What to produce: Your task is to copy every line of the entries that holds the word "domino".

Source data:
+ + +

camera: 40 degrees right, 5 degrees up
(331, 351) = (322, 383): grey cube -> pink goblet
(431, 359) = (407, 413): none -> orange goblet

+ + +

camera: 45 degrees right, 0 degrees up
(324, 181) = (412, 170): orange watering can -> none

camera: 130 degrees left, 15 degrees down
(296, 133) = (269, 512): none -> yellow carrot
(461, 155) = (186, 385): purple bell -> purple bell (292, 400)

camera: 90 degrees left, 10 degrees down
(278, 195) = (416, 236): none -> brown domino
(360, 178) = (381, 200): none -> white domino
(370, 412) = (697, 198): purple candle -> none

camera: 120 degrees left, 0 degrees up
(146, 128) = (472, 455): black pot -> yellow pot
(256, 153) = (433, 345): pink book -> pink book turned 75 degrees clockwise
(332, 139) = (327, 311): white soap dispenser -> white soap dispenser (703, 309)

+ + +

Solved exercise:
(278, 195) = (416, 236): none -> brown domino
(360, 178) = (381, 200): none -> white domino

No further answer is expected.